AIM OF THE TASK
The answer must be every line from the entries below that includes "brick".
(EXTRACTED INFORMATION)
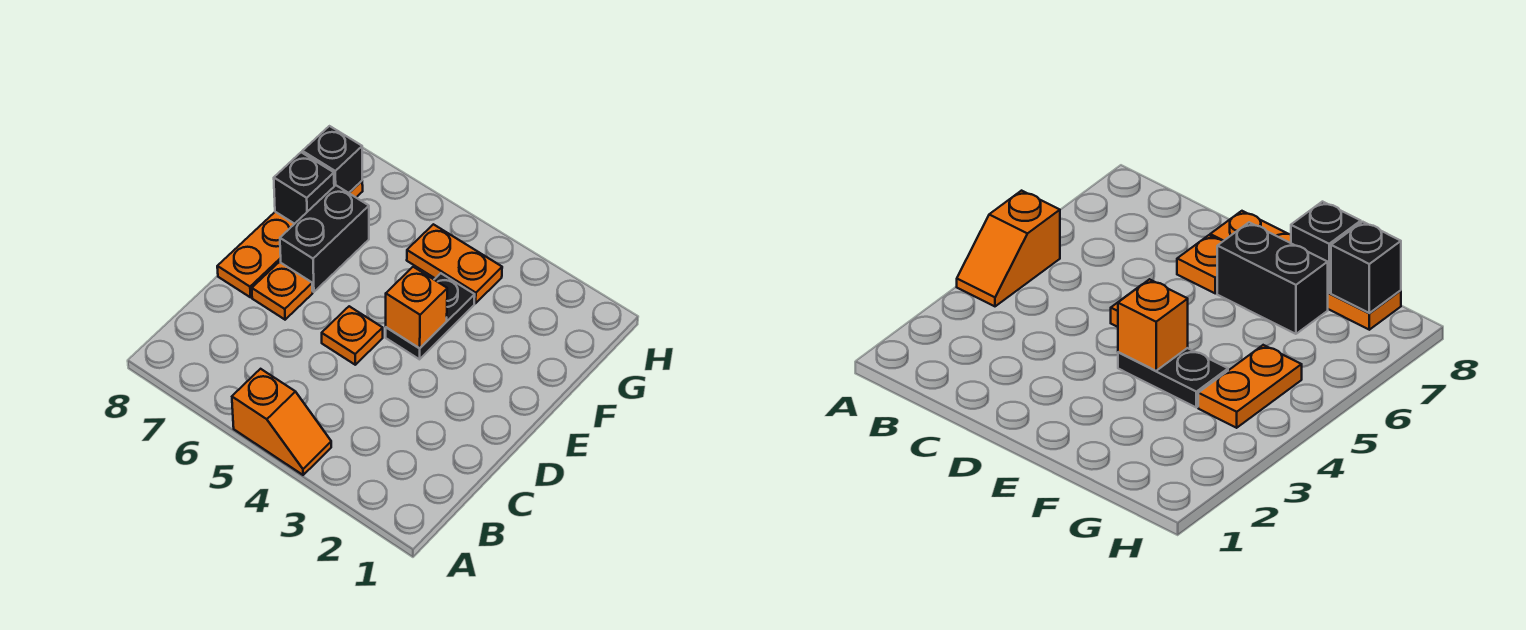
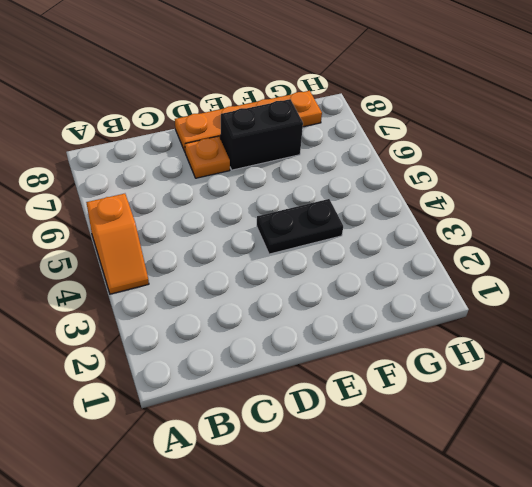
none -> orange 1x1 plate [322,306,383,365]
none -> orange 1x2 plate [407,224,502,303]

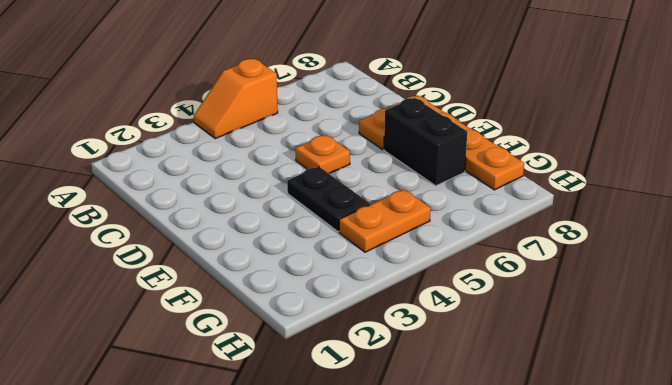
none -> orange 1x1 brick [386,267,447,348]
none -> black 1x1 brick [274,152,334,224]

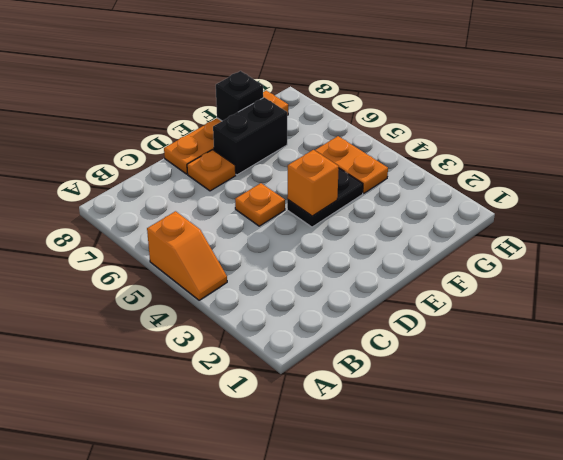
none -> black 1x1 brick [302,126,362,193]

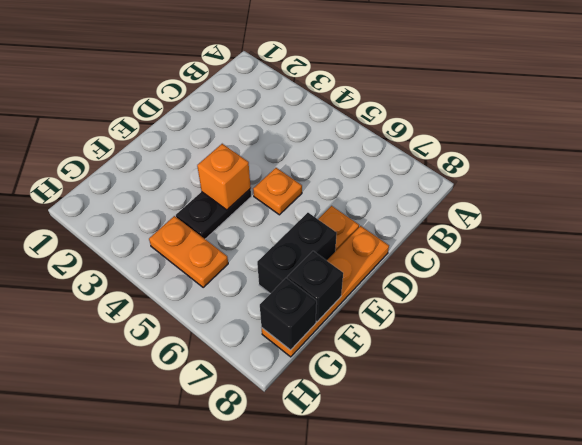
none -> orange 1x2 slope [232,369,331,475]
(End EXTRACTED INFORMATION)
EXERCISE ANSWER
none -> orange 1x1 brick [386,267,447,348]
none -> black 1x1 brick [274,152,334,224]
none -> black 1x1 brick [302,126,362,193]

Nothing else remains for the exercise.